▶ **Provided records**
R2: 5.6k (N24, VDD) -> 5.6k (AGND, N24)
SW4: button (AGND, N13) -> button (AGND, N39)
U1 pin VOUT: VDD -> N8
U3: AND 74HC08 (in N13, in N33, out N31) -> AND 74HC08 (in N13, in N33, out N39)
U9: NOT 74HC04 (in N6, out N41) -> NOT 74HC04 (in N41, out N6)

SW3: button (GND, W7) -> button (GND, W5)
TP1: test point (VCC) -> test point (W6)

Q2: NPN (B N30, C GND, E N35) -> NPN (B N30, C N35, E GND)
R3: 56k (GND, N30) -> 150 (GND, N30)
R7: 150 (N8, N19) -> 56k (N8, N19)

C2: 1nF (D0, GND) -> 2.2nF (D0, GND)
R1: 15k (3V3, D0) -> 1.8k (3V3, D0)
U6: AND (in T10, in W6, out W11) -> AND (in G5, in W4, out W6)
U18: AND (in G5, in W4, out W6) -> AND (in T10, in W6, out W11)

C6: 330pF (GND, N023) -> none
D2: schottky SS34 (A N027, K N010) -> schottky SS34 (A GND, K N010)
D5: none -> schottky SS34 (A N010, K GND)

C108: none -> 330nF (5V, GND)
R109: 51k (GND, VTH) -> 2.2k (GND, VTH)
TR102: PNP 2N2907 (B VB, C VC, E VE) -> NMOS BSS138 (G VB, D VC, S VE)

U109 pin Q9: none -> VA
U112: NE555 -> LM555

▶ **Assigned task**
Every record should be retyped so that it matches the original exactly.

▶ **Output of the task**
R2: 5.6k (N24, VDD) -> 5.6k (AGND, N24)
SW4: button (AGND, N13) -> button (AGND, N39)
U1 pin VOUT: VDD -> N8
U3: AND 74HC08 (in N13, in N33, out N31) -> AND 74HC08 (in N13, in N33, out N39)
U9: NOT 74HC04 (in N6, out N41) -> NOT 74HC04 (in N41, out N6)

SW3: button (GND, W7) -> button (GND, W5)
TP1: test point (VCC) -> test point (W6)

Q2: NPN (B N30, C GND, E N35) -> NPN (B N30, C N35, E GND)
R3: 56k (GND, N30) -> 150 (GND, N30)
R7: 150 (N8, N19) -> 56k (N8, N19)

C2: 1nF (D0, GND) -> 2.2nF (D0, GND)
R1: 15k (3V3, D0) -> 1.8k (3V3, D0)
U6: AND (in T10, in W6, out W11) -> AND (in G5, in W4, out W6)
U18: AND (in G5, in W4, out W6) -> AND (in T10, in W6, out W11)

C6: 330pF (GND, N023) -> none
D2: schottky SS34 (A N027, K N010) -> schottky SS34 (A GND, K N010)
D5: none -> schottky SS34 (A N010, K GND)

C108: none -> 330nF (5V, GND)
R109: 51k (GND, VTH) -> 2.2k (GND, VTH)
TR102: PNP 2N2907 (B VB, C VC, E VE) -> NMOS BSS138 (G VB, D VC, S VE)

U109 pin Q9: none -> VA
U112: NE555 -> LM555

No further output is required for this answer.